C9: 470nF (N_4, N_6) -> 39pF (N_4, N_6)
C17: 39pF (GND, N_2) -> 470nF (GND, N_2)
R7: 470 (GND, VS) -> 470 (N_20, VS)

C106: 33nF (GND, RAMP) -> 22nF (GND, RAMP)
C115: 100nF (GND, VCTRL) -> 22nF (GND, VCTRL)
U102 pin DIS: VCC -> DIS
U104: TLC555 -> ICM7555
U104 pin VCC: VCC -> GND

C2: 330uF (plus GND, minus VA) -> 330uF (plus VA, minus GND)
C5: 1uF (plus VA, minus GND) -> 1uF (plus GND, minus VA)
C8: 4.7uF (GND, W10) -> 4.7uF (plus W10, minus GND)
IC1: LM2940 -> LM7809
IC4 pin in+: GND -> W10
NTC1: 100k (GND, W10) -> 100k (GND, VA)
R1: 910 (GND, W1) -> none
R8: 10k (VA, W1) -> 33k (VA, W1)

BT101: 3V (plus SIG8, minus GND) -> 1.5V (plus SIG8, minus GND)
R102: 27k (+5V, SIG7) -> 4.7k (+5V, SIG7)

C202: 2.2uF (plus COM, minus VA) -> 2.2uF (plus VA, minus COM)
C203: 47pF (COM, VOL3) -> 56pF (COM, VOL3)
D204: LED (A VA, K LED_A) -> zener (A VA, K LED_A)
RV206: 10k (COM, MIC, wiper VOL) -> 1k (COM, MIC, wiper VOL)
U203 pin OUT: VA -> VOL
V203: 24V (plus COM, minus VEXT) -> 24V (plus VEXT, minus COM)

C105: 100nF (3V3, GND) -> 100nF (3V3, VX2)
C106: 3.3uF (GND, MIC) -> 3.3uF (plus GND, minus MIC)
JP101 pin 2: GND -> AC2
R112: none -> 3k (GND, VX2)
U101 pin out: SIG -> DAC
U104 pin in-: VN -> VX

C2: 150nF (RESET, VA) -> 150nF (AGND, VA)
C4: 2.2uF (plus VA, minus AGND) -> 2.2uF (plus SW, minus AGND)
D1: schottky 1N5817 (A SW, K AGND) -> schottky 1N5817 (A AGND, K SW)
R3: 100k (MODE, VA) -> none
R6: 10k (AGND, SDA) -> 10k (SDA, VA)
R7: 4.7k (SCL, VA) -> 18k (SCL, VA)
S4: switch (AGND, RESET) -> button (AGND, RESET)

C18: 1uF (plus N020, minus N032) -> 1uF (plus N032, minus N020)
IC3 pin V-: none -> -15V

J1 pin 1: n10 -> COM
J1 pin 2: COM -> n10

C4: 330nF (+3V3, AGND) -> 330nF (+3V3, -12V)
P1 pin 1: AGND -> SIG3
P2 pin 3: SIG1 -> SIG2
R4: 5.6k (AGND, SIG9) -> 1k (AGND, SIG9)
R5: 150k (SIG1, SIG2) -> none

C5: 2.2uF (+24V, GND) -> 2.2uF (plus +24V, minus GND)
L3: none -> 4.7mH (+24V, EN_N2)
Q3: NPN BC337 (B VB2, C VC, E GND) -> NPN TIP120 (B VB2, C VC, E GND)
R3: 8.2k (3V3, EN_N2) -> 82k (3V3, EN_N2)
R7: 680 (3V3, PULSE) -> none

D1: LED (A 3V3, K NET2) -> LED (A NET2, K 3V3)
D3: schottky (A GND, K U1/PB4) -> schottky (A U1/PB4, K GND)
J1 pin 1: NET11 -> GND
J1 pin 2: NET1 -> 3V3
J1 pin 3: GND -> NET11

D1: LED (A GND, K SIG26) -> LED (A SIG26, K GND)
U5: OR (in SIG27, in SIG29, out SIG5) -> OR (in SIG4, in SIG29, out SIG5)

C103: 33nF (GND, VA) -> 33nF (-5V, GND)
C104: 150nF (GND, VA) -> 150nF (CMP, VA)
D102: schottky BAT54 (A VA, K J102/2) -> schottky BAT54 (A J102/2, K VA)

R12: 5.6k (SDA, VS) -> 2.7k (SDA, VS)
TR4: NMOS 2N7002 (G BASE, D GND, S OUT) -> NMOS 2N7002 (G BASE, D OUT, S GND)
□ □ □
» Task prompt
Please restate the records word for word. Go from the first line to the line with "RV206: 10k (COM, MIC, wiper" and include both.

» Response to the task
C9: 470nF (N_4, N_6) -> 39pF (N_4, N_6)
C17: 39pF (GND, N_2) -> 470nF (GND, N_2)
R7: 470 (GND, VS) -> 470 (N_20, VS)

C106: 33nF (GND, RAMP) -> 22nF (GND, RAMP)
C115: 100nF (GND, VCTRL) -> 22nF (GND, VCTRL)
U102 pin DIS: VCC -> DIS
U104: TLC555 -> ICM7555
U104 pin VCC: VCC -> GND

C2: 330uF (plus GND, minus VA) -> 330uF (plus VA, minus GND)
C5: 1uF (plus VA, minus GND) -> 1uF (plus GND, minus VA)
C8: 4.7uF (GND, W10) -> 4.7uF (plus W10, minus GND)
IC1: LM2940 -> LM7809
IC4 pin in+: GND -> W10
NTC1: 100k (GND, W10) -> 100k (GND, VA)
R1: 910 (GND, W1) -> none
R8: 10k (VA, W1) -> 33k (VA, W1)

BT101: 3V (plus SIG8, minus GND) -> 1.5V (plus SIG8, minus GND)
R102: 27k (+5V, SIG7) -> 4.7k (+5V, SIG7)

C202: 2.2uF (plus COM, minus VA) -> 2.2uF (plus VA, minus COM)
C203: 47pF (COM, VOL3) -> 56pF (COM, VOL3)
D204: LED (A VA, K LED_A) -> zener (A VA, K LED_A)
RV206: 10k (COM, MIC, wiper VOL) -> 1k (COM, MIC, wiper VOL)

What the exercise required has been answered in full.